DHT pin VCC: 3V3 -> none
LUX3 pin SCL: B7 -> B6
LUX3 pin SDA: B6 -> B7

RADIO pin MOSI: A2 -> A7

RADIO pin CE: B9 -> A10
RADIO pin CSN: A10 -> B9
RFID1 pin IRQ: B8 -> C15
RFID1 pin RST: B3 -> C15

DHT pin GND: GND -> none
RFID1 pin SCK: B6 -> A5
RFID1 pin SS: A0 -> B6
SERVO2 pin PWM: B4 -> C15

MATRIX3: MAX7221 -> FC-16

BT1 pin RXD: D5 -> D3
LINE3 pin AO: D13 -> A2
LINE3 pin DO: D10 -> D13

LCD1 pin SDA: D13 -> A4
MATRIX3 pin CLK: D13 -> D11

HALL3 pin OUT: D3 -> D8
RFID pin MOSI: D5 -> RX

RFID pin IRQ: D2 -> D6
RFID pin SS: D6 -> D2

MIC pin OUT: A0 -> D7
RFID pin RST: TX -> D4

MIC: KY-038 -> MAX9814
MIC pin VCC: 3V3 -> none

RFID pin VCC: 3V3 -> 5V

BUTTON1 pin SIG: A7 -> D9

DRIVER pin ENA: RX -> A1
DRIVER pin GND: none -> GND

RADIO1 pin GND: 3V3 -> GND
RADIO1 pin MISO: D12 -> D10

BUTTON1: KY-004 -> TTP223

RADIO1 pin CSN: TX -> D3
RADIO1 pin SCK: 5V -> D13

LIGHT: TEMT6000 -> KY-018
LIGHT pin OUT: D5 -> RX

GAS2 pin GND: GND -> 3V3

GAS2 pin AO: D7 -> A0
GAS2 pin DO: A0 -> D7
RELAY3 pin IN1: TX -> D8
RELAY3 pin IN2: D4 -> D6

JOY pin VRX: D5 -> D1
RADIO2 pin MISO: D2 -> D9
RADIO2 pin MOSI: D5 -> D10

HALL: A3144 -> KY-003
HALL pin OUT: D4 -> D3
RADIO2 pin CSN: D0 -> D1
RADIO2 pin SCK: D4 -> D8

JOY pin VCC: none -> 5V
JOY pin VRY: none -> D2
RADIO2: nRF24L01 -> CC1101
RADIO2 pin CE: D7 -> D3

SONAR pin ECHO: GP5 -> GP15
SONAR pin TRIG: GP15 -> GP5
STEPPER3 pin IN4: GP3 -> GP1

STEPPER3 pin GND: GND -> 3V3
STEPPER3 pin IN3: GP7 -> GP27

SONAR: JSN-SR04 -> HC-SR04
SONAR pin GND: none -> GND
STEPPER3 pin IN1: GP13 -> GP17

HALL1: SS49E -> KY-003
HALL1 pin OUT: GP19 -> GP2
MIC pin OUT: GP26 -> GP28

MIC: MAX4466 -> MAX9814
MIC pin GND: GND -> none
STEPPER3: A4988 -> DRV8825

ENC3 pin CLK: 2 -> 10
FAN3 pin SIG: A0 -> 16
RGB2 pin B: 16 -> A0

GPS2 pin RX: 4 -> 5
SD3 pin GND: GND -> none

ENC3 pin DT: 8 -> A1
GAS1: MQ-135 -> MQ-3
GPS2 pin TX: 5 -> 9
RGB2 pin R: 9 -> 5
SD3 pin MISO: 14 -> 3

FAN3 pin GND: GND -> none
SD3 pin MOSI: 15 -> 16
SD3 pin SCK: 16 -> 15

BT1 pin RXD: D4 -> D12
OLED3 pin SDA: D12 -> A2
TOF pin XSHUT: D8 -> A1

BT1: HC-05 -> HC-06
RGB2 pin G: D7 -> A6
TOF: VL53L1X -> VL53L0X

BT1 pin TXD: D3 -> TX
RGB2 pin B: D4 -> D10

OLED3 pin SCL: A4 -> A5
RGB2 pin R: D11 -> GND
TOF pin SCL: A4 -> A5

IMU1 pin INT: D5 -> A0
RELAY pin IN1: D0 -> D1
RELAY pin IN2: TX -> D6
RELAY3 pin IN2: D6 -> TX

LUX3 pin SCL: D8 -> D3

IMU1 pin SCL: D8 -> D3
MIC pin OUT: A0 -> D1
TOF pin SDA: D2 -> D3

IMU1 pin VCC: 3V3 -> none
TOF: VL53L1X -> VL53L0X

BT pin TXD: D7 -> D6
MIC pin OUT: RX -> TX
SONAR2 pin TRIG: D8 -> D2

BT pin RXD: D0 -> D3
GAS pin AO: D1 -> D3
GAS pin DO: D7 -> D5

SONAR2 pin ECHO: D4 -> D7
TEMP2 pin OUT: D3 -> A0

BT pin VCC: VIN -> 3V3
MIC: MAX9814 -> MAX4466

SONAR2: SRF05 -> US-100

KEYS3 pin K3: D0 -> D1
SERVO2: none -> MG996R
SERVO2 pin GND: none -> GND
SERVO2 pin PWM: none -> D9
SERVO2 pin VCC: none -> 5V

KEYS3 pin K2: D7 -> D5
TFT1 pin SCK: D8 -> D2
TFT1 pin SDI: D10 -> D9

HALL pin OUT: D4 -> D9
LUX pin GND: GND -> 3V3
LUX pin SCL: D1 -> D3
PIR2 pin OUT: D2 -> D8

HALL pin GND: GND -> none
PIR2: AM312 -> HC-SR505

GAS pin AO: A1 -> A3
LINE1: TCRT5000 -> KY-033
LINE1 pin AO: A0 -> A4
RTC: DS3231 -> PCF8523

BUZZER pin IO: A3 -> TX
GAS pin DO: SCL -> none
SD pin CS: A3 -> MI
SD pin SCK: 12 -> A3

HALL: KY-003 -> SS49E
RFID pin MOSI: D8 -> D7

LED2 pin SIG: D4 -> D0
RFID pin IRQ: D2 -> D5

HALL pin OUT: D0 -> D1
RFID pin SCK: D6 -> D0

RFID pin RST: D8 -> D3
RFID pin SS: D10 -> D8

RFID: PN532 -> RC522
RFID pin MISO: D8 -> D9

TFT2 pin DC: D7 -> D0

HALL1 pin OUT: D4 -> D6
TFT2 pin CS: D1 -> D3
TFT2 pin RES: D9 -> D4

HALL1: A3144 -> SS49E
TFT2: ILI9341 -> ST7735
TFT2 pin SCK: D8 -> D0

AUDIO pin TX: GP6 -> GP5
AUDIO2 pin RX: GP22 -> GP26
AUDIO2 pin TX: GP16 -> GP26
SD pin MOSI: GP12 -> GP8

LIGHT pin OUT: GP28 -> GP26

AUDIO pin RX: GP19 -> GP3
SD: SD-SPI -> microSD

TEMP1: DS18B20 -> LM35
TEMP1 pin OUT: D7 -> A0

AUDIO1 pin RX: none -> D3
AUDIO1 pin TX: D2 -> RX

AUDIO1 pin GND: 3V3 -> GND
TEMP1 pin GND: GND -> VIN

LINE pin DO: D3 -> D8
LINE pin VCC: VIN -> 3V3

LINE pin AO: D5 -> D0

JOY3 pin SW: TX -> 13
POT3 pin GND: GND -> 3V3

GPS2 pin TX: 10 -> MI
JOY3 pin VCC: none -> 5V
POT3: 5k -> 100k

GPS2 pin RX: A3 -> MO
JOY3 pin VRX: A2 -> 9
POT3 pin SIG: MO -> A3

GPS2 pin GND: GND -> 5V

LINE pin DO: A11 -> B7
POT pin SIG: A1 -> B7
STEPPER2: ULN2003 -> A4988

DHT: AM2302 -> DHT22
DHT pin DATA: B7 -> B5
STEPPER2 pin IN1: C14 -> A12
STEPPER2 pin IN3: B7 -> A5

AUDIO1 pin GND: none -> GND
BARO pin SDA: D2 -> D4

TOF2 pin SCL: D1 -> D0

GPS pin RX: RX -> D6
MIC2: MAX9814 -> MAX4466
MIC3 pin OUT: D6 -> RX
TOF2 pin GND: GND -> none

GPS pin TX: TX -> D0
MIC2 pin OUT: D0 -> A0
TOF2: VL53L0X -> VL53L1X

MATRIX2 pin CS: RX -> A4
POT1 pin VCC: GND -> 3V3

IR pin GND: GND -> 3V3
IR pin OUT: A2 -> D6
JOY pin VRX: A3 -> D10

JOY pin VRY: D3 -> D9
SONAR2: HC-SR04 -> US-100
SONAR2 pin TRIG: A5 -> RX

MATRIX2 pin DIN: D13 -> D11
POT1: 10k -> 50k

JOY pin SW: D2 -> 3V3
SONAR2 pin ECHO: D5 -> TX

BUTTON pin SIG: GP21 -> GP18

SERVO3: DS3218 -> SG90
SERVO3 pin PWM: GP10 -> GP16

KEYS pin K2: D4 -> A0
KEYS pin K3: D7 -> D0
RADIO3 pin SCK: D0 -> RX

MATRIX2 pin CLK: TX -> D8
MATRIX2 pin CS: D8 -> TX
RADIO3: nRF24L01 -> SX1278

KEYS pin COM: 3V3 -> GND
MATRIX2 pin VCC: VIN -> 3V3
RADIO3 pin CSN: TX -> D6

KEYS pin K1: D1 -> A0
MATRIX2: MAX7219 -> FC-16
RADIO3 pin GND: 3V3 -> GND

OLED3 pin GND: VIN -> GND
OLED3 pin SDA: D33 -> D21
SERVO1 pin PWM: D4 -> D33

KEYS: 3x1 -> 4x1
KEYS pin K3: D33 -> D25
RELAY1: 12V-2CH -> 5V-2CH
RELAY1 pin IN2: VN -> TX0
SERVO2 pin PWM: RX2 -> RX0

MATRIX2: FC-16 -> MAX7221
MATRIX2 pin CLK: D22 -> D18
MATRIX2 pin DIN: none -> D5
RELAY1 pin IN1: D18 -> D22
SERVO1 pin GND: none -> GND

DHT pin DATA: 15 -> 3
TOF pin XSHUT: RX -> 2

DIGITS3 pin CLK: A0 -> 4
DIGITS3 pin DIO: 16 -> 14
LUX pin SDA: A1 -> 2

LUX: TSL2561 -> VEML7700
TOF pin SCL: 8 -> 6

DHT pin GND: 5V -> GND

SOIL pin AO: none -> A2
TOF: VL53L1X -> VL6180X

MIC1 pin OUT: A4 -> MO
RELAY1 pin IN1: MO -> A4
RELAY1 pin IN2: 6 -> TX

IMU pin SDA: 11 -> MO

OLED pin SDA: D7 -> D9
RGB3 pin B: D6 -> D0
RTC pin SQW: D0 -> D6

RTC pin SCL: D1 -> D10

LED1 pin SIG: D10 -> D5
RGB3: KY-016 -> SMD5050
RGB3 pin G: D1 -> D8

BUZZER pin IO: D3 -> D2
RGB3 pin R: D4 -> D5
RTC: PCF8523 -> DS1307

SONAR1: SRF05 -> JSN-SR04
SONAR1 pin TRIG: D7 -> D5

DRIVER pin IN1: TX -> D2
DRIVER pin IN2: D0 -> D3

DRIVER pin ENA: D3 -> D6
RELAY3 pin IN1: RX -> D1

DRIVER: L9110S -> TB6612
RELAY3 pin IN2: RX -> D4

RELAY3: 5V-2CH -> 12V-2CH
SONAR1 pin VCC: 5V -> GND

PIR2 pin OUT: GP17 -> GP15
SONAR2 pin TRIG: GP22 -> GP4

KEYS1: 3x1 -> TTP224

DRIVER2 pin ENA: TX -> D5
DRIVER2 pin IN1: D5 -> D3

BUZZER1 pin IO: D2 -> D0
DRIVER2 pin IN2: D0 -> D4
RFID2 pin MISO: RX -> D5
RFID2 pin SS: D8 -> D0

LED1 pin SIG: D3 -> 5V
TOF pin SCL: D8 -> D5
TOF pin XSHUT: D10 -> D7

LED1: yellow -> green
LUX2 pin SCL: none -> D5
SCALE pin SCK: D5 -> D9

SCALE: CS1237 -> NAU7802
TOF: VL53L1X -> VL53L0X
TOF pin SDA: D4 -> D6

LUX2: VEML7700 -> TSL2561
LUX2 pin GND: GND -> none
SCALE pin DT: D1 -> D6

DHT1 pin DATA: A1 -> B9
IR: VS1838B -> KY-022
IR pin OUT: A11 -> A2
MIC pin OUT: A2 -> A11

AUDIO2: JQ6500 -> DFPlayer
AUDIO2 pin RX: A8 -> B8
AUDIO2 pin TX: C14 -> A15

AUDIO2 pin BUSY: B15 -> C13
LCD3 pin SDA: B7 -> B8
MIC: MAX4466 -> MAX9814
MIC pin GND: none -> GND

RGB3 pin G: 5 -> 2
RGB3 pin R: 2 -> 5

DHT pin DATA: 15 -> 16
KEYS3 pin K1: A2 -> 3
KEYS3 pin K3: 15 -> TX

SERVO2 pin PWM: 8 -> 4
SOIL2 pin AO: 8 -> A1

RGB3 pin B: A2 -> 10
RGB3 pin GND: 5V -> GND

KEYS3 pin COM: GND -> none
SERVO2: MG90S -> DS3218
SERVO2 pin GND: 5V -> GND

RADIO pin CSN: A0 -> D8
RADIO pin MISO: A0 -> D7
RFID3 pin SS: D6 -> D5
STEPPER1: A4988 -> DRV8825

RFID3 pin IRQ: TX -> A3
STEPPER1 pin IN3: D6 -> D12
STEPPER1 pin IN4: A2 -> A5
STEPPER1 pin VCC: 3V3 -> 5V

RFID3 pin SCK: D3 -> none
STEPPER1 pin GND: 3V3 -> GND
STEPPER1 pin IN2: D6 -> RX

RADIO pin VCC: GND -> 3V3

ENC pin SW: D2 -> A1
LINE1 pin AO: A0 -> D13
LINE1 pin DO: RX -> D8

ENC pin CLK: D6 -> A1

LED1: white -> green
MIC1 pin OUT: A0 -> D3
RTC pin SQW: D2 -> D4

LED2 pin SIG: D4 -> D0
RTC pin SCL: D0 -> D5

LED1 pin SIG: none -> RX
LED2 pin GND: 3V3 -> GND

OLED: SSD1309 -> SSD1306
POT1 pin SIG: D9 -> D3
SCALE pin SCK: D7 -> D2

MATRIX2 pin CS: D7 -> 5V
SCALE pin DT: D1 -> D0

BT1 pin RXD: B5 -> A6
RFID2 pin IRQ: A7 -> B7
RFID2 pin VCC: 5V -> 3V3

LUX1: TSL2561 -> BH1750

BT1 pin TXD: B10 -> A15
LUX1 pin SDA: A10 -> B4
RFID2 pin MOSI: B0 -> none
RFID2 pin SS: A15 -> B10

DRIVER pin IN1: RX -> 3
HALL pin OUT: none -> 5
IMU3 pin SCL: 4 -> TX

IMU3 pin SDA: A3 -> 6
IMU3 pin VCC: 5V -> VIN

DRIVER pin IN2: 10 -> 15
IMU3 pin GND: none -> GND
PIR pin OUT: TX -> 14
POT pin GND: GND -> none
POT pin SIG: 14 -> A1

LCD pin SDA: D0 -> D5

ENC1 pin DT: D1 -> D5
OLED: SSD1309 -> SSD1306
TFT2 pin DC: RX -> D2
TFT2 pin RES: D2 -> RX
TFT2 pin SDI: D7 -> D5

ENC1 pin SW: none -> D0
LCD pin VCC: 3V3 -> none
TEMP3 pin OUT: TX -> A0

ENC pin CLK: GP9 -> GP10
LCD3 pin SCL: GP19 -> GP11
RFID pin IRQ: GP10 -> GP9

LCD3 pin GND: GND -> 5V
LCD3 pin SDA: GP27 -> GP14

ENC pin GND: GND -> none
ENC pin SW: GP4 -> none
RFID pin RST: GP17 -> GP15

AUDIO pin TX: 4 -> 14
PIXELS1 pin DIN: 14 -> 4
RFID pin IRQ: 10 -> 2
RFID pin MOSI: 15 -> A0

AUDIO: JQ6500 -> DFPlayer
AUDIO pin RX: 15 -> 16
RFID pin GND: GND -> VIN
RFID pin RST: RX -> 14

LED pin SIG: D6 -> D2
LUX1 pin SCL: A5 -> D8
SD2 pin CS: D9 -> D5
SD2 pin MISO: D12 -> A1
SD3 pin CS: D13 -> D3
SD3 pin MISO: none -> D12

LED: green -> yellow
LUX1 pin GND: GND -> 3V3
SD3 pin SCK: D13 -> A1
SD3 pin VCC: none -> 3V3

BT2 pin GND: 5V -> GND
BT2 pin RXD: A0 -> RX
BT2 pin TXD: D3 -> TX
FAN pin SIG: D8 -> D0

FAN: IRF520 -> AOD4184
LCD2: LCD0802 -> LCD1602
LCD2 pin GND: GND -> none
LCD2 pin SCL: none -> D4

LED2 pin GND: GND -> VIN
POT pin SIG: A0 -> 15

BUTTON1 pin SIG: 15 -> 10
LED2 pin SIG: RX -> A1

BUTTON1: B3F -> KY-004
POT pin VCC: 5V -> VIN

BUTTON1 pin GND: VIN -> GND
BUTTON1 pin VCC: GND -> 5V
★ ★ ★ ★ ★ ★ ★
## [Task to carry out]
An exact copy of the lines above, from the one containing "GAS pin DO: D7 -> D5" through the one containing "RTC: DS3231 -> PCF8523", is the whole of the answer.

## [Expected answer]
GAS pin DO: D7 -> D5

SONAR2 pin ECHO: D4 -> D7
TEMP2 pin OUT: D3 -> A0

BT pin VCC: VIN -> 3V3
MIC: MAX9814 -> MAX4466

SONAR2: SRF05 -> US-100

KEYS3 pin K3: D0 -> D1
SERVO2: none -> MG996R
SERVO2 pin GND: none -> GND
SERVO2 pin PWM: none -> D9
SERVO2 pin VCC: none -> 5V

KEYS3 pin K2: D7 -> D5
TFT1 pin SCK: D8 -> D2
TFT1 pin SDI: D10 -> D9

HALL pin OUT: D4 -> D9
LUX pin GND: GND -> 3V3
LUX pin SCL: D1 -> D3
PIR2 pin OUT: D2 -> D8

HALL pin GND: GND -> none
PIR2: AM312 -> HC-SR505

GAS pin AO: A1 -> A3
LINE1: TCRT5000 -> KY-033
LINE1 pin AO: A0 -> A4
RTC: DS3231 -> PCF8523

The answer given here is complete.